Provided records -

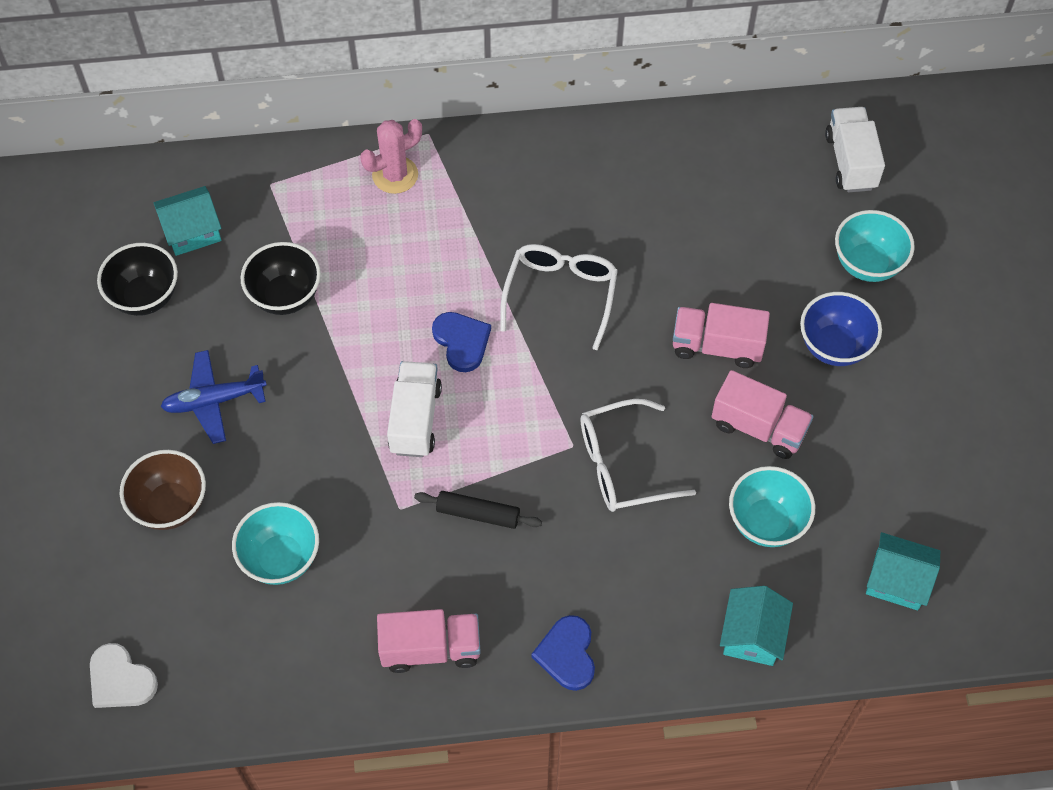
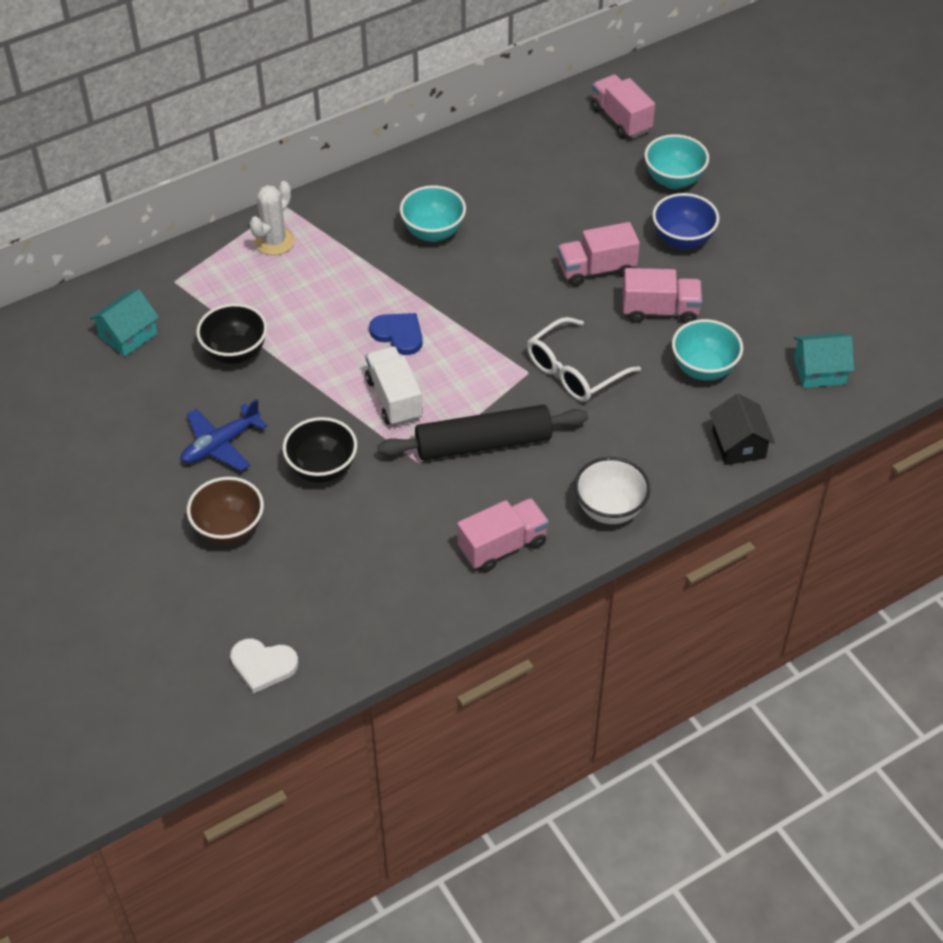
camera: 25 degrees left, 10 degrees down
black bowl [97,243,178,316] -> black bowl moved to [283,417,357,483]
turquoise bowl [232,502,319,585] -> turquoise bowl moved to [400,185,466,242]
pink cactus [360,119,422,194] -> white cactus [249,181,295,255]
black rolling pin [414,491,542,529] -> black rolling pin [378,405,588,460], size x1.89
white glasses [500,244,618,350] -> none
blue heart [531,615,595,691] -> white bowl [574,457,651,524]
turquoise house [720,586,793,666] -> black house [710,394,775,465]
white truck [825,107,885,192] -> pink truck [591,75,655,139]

Task details - Retype exactly the lines from the one containing "turquoise house [720,586,793,666]" through the last line of the records above, including both.

Written solution -
turquoise house [720,586,793,666] -> black house [710,394,775,465]
white truck [825,107,885,192] -> pink truck [591,75,655,139]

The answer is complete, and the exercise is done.